EXERCISE -> Somewhere below is a line with "(668, 464) = (1135, 260): blue" and, later, a line with "camera: 175 degrees right, 10 degrees up"; repeat those two lines and all the lines between them, exactly as they are.

TASK DATA ->
____________

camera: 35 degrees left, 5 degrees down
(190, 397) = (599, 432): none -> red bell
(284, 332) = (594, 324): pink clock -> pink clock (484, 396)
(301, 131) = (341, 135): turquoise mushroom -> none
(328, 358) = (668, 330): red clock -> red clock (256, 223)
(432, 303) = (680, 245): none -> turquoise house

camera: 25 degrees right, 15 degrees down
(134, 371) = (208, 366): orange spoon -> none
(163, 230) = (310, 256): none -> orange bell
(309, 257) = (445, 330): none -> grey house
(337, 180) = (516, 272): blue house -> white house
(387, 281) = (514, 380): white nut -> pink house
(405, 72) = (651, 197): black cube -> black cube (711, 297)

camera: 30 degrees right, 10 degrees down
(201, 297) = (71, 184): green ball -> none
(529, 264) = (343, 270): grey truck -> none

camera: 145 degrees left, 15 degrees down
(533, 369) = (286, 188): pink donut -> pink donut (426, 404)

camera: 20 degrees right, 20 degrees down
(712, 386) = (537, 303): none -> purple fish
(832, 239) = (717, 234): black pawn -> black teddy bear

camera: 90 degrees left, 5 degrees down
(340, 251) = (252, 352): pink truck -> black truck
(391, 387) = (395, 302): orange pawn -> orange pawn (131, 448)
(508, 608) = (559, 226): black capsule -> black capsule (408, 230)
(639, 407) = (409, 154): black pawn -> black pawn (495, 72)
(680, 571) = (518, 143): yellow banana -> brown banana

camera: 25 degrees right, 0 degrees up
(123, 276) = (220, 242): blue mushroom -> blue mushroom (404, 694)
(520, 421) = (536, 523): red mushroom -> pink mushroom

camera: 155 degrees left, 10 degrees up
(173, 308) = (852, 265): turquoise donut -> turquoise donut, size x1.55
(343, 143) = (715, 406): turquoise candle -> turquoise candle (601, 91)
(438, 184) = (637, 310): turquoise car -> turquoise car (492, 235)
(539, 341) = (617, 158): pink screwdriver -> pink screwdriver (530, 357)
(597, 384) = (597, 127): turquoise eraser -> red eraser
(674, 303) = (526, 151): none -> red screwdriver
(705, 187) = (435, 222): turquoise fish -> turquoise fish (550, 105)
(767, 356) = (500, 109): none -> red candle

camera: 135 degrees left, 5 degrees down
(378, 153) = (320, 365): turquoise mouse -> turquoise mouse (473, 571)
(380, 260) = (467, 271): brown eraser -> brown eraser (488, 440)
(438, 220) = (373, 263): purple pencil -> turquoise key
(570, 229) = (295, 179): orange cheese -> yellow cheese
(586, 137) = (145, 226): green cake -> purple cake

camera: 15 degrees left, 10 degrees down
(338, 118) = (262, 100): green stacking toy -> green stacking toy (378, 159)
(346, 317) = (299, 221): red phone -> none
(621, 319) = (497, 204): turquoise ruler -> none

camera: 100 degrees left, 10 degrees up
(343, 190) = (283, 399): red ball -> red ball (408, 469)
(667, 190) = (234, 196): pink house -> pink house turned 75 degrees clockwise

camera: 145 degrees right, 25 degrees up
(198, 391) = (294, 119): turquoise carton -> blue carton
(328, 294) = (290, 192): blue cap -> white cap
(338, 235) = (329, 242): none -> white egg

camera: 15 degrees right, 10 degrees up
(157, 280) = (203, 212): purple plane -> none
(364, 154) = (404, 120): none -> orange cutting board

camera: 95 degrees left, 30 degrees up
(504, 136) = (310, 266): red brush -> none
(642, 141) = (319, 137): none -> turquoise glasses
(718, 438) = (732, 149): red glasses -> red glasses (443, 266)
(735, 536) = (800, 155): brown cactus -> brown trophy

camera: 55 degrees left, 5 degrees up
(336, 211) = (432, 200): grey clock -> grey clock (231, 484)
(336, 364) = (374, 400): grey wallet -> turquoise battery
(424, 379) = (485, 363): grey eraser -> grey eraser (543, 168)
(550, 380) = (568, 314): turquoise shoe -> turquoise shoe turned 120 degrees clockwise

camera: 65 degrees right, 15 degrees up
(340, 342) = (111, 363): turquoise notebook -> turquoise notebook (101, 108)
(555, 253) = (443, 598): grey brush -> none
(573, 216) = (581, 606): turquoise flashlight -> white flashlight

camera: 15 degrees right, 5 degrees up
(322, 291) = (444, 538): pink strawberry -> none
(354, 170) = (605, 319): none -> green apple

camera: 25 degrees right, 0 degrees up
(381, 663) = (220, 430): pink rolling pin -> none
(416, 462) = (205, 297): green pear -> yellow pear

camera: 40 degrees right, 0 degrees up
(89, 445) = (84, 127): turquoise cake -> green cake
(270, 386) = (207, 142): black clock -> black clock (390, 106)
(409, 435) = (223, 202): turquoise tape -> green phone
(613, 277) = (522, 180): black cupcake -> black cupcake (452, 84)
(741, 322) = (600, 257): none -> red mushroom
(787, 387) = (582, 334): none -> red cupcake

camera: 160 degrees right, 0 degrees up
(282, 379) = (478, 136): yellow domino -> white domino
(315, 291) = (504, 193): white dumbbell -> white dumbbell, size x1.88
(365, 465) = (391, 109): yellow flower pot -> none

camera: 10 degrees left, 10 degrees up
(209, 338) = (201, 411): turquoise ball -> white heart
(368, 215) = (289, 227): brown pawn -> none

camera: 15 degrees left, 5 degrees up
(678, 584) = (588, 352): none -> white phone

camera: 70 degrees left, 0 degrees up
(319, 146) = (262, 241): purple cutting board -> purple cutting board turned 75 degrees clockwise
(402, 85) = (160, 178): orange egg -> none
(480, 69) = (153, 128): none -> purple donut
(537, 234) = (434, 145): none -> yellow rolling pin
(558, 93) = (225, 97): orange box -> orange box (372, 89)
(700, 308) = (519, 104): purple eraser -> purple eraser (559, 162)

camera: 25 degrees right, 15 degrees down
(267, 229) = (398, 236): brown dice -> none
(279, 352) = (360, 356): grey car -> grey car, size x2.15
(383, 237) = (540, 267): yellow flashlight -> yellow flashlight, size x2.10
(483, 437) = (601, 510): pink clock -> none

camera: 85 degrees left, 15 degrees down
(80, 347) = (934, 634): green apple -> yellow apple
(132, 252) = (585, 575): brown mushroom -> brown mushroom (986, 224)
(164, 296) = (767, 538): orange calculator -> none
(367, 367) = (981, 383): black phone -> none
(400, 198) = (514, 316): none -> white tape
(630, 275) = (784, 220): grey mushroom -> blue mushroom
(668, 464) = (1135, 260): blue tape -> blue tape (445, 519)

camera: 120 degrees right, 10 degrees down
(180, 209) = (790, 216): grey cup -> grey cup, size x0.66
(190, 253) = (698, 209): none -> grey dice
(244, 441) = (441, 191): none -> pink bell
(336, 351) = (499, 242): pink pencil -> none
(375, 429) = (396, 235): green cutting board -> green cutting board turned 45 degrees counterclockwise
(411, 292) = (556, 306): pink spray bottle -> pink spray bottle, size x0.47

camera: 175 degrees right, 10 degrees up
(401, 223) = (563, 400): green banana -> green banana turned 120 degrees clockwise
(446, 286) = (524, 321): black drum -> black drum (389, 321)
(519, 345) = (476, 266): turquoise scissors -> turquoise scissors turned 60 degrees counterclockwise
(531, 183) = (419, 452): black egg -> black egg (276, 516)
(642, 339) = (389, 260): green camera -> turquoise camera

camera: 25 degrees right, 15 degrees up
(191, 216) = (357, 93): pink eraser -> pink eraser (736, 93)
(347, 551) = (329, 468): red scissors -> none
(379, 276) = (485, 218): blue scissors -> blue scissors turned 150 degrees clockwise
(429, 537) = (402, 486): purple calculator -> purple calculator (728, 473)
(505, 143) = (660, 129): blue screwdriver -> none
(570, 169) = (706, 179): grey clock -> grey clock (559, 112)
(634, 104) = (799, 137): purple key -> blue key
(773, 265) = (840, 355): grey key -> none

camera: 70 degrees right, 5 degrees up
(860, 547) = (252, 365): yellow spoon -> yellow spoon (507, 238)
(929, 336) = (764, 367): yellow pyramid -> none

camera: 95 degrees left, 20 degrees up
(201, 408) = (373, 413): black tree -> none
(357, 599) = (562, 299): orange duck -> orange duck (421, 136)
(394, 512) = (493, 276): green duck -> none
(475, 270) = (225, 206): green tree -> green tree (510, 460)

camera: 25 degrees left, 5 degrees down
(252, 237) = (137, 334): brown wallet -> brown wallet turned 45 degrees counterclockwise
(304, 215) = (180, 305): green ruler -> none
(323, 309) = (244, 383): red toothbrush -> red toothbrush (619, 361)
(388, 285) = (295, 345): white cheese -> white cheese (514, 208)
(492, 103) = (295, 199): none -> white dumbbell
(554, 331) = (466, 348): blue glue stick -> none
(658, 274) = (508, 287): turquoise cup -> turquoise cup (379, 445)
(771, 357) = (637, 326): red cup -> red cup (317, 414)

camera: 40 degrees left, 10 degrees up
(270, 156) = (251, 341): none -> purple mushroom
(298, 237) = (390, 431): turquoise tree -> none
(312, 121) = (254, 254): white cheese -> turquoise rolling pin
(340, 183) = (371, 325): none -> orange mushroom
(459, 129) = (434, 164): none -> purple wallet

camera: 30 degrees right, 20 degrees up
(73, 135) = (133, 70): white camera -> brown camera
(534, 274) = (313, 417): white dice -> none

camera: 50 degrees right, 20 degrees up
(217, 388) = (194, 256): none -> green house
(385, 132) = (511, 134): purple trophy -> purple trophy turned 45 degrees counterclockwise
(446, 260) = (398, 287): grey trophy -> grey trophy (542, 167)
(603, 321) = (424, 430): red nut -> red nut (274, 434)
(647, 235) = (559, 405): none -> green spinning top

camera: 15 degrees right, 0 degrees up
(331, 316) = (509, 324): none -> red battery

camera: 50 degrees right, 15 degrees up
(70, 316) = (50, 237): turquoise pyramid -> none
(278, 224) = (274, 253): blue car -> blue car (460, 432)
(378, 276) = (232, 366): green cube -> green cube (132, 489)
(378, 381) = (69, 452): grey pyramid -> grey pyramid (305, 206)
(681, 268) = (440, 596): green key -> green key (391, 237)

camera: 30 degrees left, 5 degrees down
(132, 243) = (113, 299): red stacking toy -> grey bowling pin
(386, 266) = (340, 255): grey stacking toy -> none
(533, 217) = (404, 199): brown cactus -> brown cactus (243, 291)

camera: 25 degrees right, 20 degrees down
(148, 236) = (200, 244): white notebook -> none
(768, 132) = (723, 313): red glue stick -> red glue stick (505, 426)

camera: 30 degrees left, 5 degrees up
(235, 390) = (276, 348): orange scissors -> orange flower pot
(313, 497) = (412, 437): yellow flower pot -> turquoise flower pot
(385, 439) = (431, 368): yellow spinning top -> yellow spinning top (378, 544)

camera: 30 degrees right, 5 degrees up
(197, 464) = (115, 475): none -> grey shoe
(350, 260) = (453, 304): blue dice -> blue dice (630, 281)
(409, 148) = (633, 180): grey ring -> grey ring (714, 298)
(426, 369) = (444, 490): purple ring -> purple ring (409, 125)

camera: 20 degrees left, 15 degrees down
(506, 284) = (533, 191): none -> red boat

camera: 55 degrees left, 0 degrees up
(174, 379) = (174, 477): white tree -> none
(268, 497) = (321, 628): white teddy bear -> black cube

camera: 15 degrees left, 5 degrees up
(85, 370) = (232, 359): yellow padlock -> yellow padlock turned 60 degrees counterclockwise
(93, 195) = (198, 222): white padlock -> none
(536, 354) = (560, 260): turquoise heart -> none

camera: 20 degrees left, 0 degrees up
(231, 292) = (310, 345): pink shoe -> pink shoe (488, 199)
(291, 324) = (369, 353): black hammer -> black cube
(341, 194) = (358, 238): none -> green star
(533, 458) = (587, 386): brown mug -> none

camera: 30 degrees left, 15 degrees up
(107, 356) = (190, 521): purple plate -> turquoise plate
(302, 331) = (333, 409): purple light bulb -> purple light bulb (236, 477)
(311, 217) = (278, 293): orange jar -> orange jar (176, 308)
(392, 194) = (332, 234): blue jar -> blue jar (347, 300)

____________

EXERCISE OUTPUT ->
(668, 464) = (1135, 260): blue tape -> blue tape (445, 519)

camera: 120 degrees right, 10 degrees down
(180, 209) = (790, 216): grey cup -> grey cup, size x0.66
(190, 253) = (698, 209): none -> grey dice
(244, 441) = (441, 191): none -> pink bell
(336, 351) = (499, 242): pink pencil -> none
(375, 429) = (396, 235): green cutting board -> green cutting board turned 45 degrees counterclockwise
(411, 292) = (556, 306): pink spray bottle -> pink spray bottle, size x0.47

camera: 175 degrees right, 10 degrees up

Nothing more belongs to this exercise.